■ TASK OBJECTIVE
Convert the material from its first line up to and including the line containing "green line: moved 3 px right, 3 px up" into a JSON list of strings, with one string per line and no blank lines.

===== STORED ROWS =====

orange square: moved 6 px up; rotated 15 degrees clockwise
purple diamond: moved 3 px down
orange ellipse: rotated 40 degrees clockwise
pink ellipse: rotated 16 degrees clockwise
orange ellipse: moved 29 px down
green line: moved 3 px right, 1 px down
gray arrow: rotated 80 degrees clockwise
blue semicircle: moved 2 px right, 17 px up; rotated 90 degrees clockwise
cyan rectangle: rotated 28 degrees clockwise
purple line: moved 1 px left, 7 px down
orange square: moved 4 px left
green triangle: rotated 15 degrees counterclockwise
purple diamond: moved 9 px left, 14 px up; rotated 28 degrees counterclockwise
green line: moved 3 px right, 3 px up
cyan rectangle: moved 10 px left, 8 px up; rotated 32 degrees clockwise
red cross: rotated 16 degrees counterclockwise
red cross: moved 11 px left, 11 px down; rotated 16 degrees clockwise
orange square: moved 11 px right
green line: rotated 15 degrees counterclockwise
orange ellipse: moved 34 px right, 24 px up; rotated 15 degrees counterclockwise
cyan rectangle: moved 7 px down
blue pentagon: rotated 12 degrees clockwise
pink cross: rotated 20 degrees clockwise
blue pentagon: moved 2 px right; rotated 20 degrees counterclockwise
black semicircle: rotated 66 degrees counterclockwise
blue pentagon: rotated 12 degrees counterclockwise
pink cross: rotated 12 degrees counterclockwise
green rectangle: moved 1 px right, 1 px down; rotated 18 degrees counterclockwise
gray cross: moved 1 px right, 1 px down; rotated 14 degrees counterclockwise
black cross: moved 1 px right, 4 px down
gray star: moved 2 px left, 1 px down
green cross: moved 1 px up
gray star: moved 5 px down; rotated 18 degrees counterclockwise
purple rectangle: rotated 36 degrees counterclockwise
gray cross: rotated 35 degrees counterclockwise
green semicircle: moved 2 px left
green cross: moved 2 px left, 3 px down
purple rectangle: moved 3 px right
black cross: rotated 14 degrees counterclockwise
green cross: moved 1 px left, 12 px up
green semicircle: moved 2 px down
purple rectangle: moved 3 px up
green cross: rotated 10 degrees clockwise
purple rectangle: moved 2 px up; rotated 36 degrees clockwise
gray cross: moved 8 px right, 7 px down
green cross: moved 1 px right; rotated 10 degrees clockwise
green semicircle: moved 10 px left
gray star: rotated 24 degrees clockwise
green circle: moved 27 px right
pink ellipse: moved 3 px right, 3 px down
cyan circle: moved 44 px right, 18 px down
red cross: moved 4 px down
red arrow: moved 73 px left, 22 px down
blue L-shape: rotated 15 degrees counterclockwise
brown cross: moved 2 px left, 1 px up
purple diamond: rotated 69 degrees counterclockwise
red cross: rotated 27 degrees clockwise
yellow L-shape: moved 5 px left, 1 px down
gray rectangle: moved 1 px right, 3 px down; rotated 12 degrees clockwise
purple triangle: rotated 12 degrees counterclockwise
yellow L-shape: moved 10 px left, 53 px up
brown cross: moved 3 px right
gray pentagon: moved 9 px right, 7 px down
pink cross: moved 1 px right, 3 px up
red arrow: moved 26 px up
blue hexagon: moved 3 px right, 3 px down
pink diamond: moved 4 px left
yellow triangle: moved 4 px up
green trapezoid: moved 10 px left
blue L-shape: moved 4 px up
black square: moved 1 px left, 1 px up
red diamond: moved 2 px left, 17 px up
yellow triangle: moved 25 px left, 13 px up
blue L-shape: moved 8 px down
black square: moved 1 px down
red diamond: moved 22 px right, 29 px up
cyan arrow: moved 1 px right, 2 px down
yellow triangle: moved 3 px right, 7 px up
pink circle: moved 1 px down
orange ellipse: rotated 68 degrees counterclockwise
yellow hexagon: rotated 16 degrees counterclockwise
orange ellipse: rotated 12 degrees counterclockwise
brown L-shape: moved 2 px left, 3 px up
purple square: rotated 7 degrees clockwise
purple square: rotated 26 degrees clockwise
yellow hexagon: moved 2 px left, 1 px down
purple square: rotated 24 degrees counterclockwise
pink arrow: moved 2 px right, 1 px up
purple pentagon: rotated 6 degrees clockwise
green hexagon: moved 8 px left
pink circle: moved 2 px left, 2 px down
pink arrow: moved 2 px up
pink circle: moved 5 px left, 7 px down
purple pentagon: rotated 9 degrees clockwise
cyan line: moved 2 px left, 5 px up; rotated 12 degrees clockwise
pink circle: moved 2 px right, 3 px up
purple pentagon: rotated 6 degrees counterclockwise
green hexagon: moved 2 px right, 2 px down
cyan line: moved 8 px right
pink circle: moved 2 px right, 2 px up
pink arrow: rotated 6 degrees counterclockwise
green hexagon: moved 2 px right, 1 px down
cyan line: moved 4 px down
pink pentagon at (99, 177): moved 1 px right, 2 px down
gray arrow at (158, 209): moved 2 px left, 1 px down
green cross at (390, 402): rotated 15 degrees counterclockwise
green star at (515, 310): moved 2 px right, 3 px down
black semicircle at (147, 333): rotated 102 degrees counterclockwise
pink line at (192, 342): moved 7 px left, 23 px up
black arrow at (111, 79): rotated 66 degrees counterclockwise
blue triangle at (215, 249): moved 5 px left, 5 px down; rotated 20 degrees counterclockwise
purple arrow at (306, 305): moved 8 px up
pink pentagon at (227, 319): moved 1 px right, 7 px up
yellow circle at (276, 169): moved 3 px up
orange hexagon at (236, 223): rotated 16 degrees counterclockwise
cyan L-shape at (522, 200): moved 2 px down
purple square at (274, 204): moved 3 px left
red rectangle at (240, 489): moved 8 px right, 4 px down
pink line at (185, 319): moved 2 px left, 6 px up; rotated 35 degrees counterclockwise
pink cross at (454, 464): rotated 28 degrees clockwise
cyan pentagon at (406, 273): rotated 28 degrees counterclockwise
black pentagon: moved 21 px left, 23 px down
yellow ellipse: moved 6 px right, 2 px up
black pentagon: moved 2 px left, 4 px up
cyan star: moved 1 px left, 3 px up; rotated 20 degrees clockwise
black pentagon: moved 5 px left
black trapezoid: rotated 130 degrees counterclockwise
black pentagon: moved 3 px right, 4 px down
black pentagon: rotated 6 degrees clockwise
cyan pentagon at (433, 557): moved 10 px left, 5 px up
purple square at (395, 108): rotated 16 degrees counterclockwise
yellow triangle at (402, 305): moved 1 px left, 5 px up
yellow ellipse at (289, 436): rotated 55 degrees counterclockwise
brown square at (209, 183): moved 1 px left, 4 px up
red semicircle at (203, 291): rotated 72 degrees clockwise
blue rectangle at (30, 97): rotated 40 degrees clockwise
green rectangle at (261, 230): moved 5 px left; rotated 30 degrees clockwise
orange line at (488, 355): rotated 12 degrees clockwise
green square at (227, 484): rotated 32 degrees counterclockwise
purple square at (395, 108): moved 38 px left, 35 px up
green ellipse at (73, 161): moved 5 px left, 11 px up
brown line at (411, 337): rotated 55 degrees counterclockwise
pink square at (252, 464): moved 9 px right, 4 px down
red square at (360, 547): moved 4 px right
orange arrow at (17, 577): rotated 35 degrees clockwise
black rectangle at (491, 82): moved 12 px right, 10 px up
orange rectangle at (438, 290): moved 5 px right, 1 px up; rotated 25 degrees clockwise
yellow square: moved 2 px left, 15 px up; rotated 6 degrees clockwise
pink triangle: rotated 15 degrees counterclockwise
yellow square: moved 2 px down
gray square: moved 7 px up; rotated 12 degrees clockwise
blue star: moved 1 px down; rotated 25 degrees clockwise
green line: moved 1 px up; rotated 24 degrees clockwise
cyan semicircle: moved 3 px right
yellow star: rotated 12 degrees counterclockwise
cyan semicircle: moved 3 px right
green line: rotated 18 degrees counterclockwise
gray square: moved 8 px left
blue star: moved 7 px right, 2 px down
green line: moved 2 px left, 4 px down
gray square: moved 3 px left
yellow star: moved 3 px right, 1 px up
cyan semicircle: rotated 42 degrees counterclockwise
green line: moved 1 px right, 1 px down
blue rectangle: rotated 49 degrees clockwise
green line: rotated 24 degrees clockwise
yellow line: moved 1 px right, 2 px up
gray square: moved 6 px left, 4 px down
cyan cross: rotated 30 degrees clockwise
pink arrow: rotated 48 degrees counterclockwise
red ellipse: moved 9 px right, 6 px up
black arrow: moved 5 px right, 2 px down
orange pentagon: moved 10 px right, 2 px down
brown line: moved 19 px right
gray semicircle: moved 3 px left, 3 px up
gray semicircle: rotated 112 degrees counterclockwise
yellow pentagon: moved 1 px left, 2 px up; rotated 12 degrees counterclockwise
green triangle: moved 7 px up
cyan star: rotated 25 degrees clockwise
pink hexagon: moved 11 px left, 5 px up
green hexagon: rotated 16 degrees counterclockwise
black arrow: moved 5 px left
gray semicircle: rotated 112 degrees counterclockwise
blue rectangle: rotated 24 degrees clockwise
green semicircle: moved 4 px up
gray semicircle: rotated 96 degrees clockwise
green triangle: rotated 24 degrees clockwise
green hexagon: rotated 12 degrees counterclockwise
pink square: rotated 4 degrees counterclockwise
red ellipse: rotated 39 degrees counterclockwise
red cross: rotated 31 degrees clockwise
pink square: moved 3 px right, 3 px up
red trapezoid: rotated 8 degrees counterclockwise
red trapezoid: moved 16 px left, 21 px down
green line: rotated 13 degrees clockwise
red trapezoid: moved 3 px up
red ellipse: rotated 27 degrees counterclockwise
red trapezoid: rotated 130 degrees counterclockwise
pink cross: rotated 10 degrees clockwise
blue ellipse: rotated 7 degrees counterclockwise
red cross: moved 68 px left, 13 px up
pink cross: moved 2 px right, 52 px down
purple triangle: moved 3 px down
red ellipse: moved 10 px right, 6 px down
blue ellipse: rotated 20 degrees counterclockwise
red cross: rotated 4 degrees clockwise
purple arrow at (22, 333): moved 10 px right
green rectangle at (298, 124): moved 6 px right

=====

■ WRITTEN SOLUTION
[
  "orange square: moved 6 px up; rotated 15 degrees clockwise",
  "purple diamond: moved 3 px down",
  "orange ellipse: rotated 40 degrees clockwise",
  "pink ellipse: rotated 16 degrees clockwise",
  "orange ellipse: moved 29 px down",
  "green line: moved 3 px right, 1 px down",
  "gray arrow: rotated 80 degrees clockwise",
  "blue semicircle: moved 2 px right, 17 px up; rotated 90 degrees clockwise",
  "cyan rectangle: rotated 28 degrees clockwise",
  "purple line: moved 1 px left, 7 px down",
  "orange square: moved 4 px left",
  "green triangle: rotated 15 degrees counterclockwise",
  "purple diamond: moved 9 px left, 14 px up; rotated 28 degrees counterclockwise",
  "green line: moved 3 px right, 3 px up"
]